[Structured diff data]

•••••

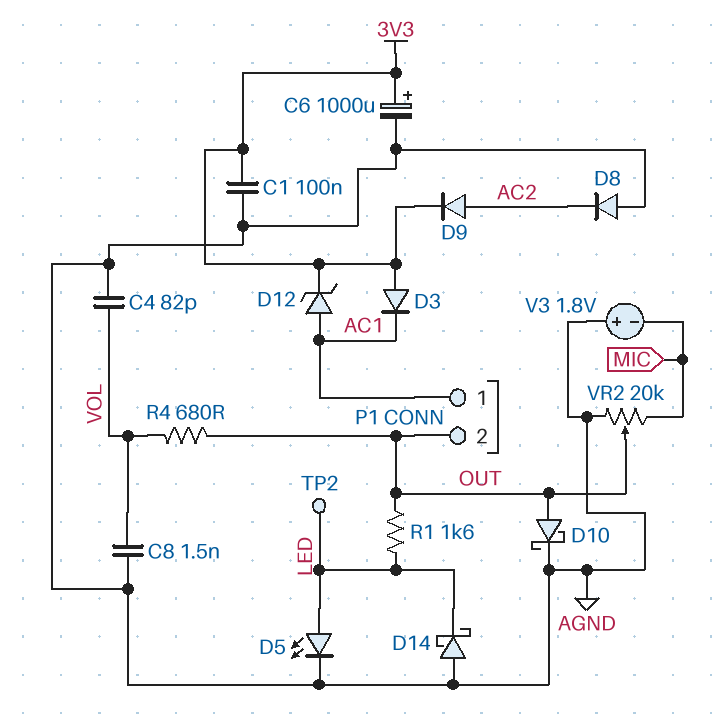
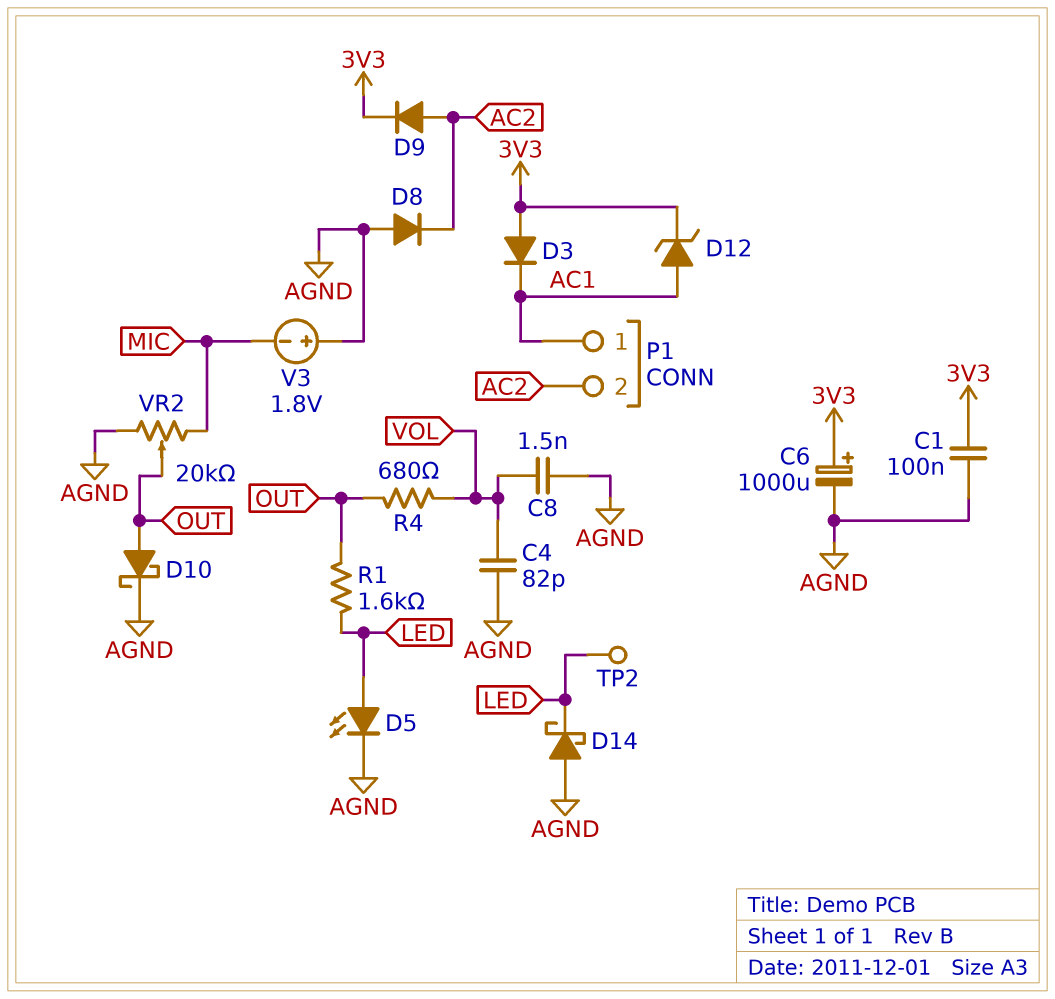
P1 pin 2: OUT -> AC2

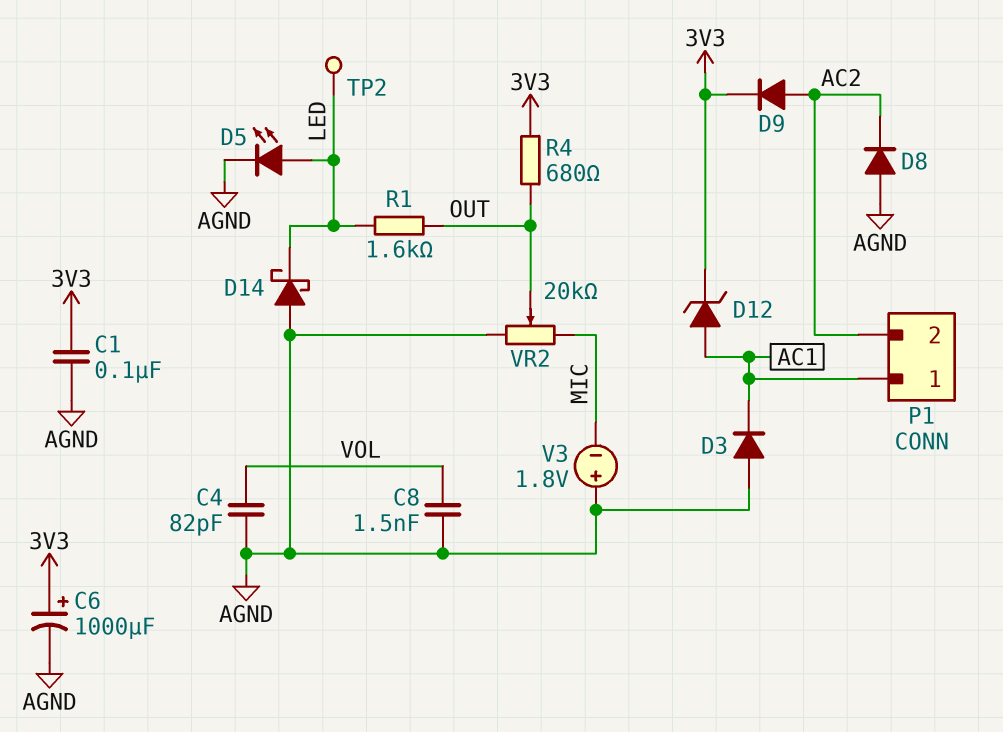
D3: diode (A 3V3, K AC1) -> diode (A AGND, K AC1)
D10: schottky (A OUT, K AGND) -> none
R4: 680 (OUT, VOL) -> 680 (3V3, OUT)

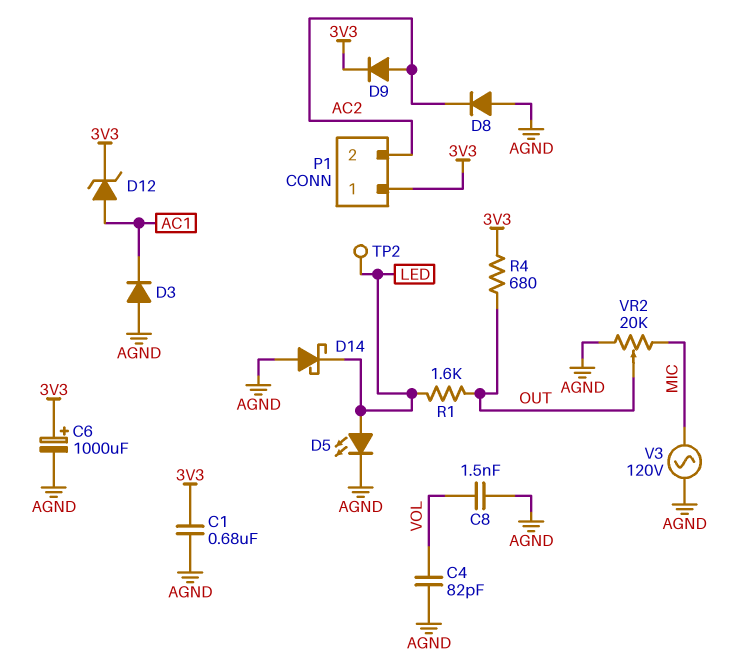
C1: 100nF (3V3, AGND) -> 680nF (3V3, AGND)
P1 pin 1: AC1 -> 3V3
V3: 1.8V (plus AGND, minus MIC) -> AC 120V (AGND, MIC)

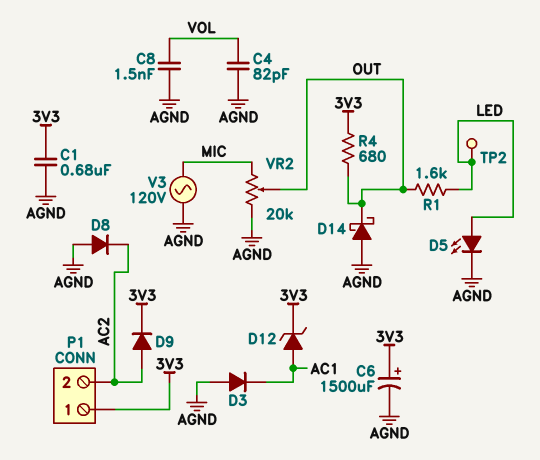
C6: 1000uF (plus 3V3, minus AGND) -> 1500uF (plus 3V3, minus AGND)
D14: schottky (A AGND, K LED) -> schottky (A AGND, K OUT)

•••••

| Exercise |
Check every line of the data, and copy the ones that contain "plus".

| Written solution |
V3: 1.8V (plus AGND, minus MIC) -> AC 120V (AGND, MIC)
C6: 1000uF (plus 3V3, minus AGND) -> 1500uF (plus 3V3, minus AGND)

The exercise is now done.